WORK TO COMPLETE » Below are records with pictures; copy word for word only the lines between the line with "JOY3 pin VRY: D18 -> D32" and the line with "RGB1: KY-009 -> SMD5050", inclusive, and drop the pictures.

Itemized modification records:
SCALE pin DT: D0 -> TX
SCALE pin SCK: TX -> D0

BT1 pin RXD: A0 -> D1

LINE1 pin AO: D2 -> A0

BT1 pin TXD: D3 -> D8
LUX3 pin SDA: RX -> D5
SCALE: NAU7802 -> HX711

...

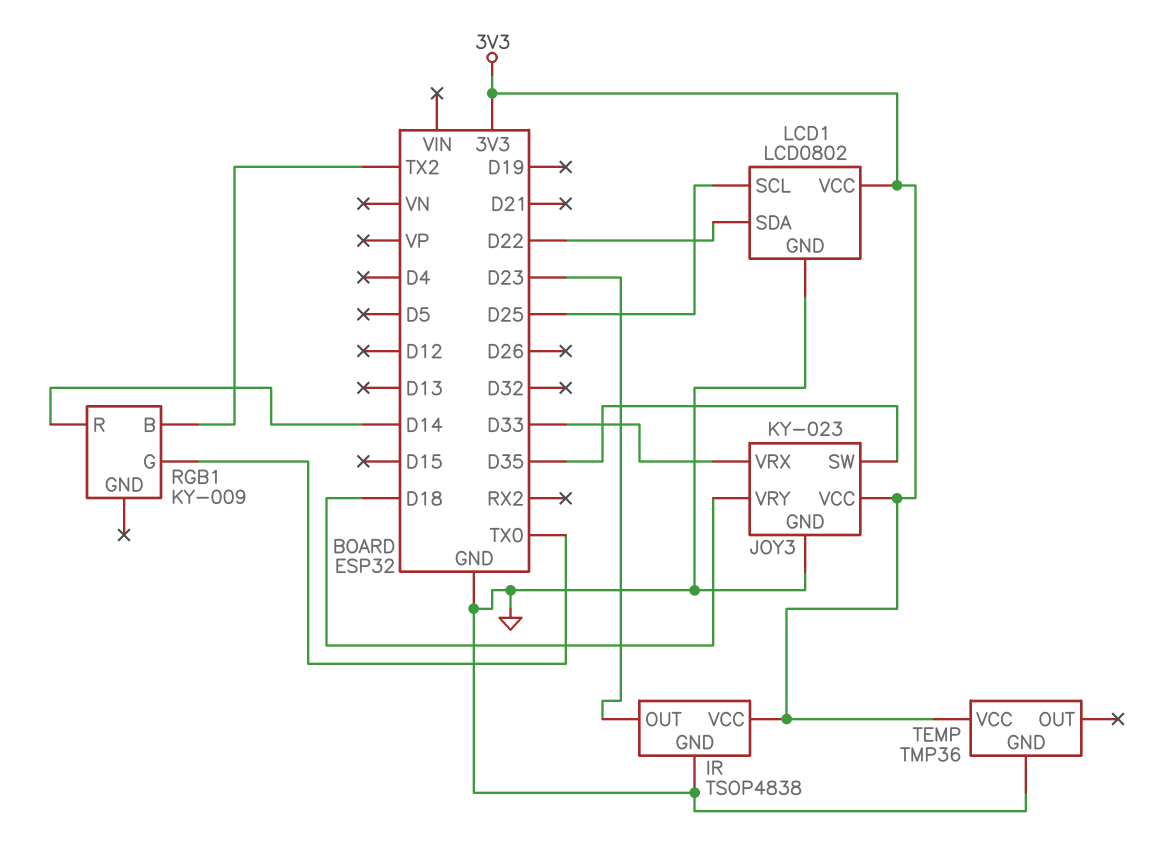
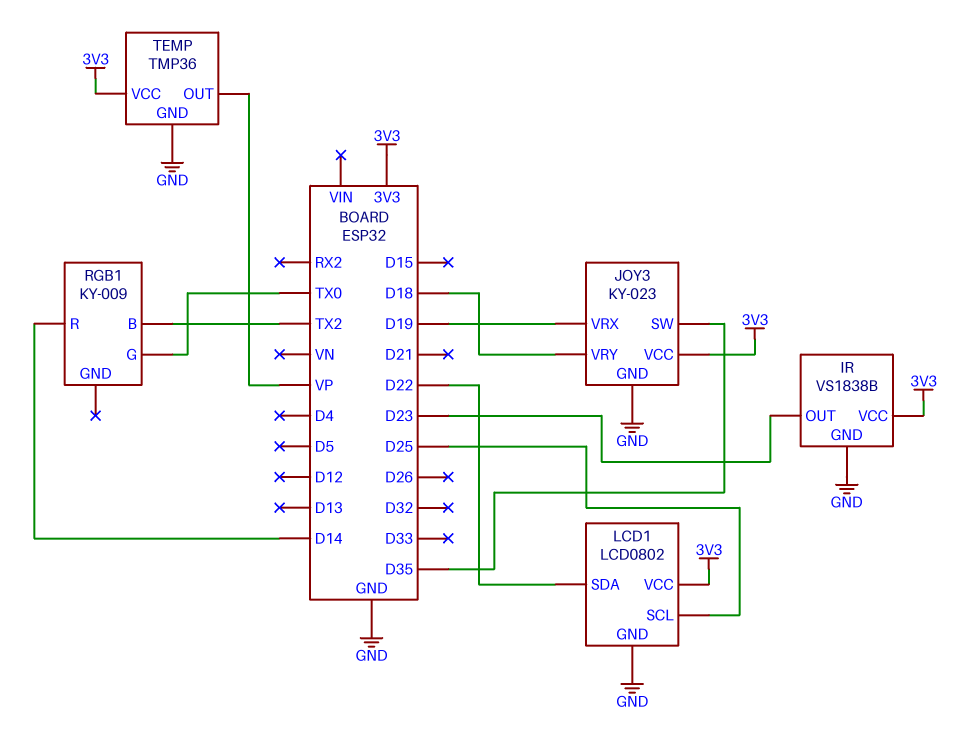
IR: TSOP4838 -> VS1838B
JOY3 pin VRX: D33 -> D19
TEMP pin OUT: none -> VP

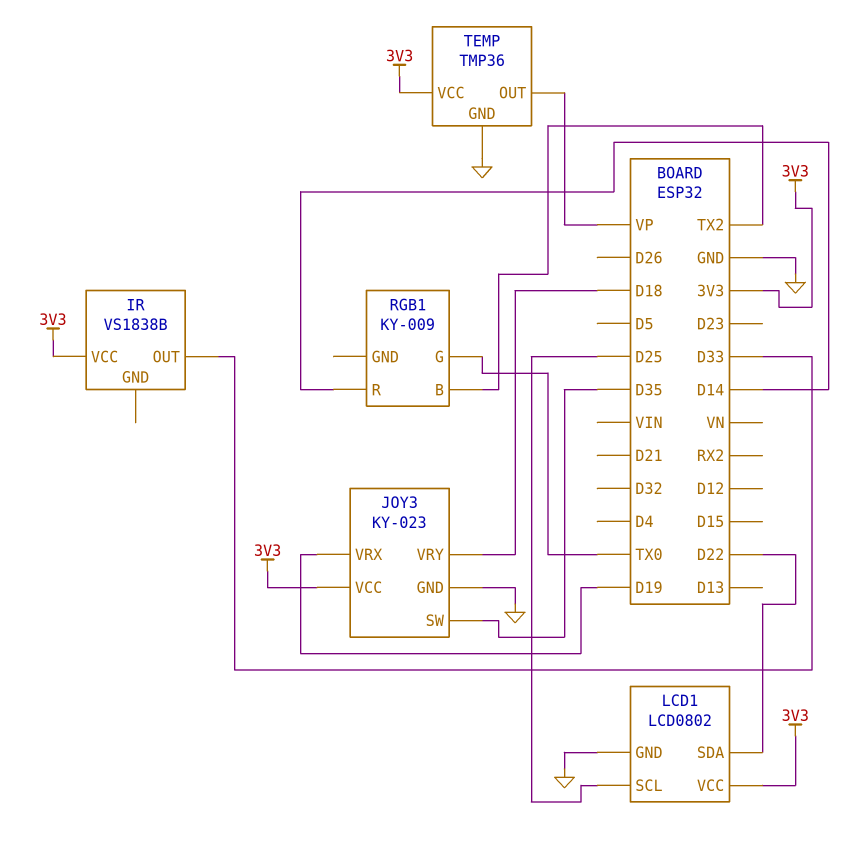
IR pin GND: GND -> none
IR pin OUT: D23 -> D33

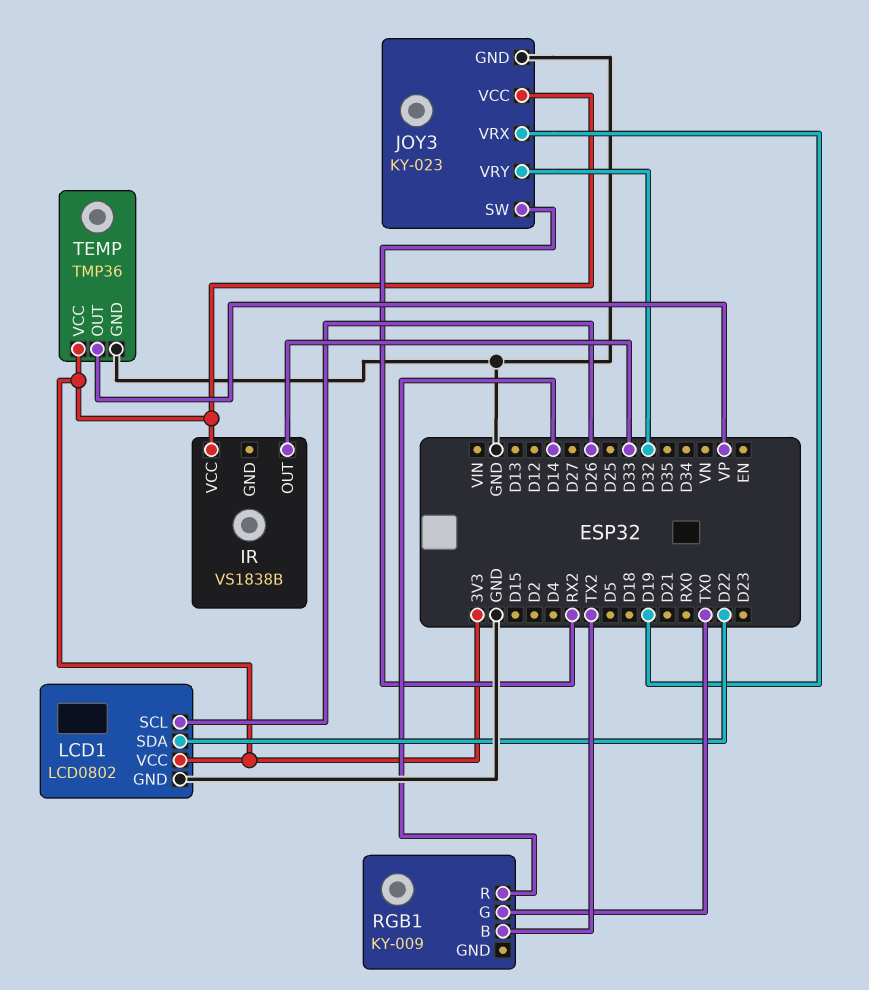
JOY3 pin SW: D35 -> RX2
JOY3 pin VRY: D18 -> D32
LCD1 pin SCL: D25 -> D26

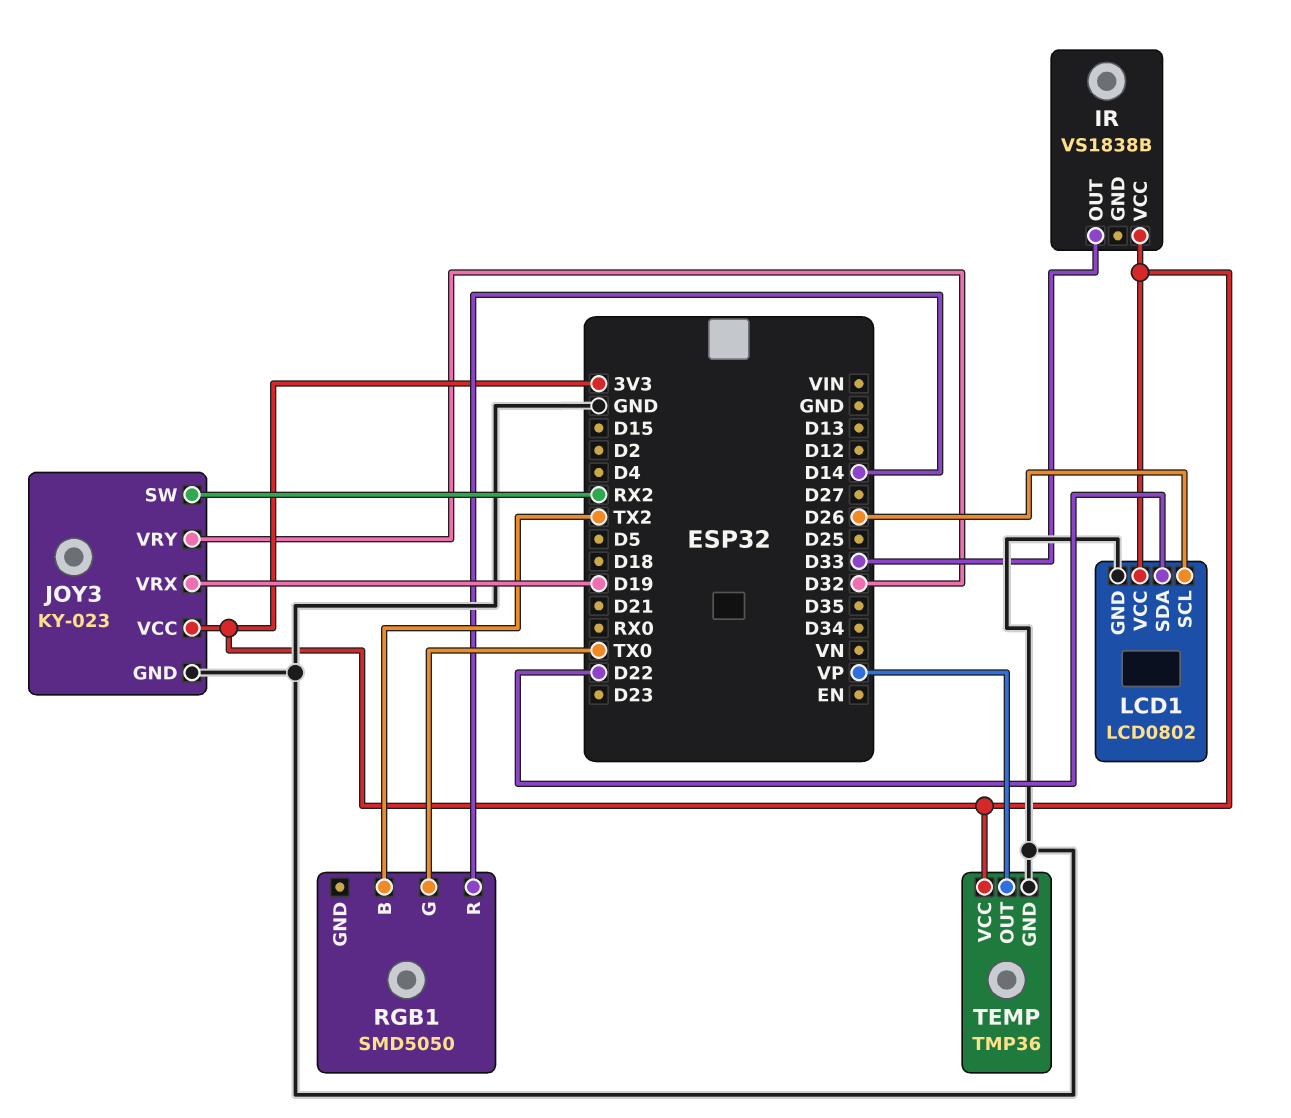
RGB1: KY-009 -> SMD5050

TASK OUTPUT »
JOY3 pin VRY: D18 -> D32
LCD1 pin SCL: D25 -> D26

RGB1: KY-009 -> SMD5050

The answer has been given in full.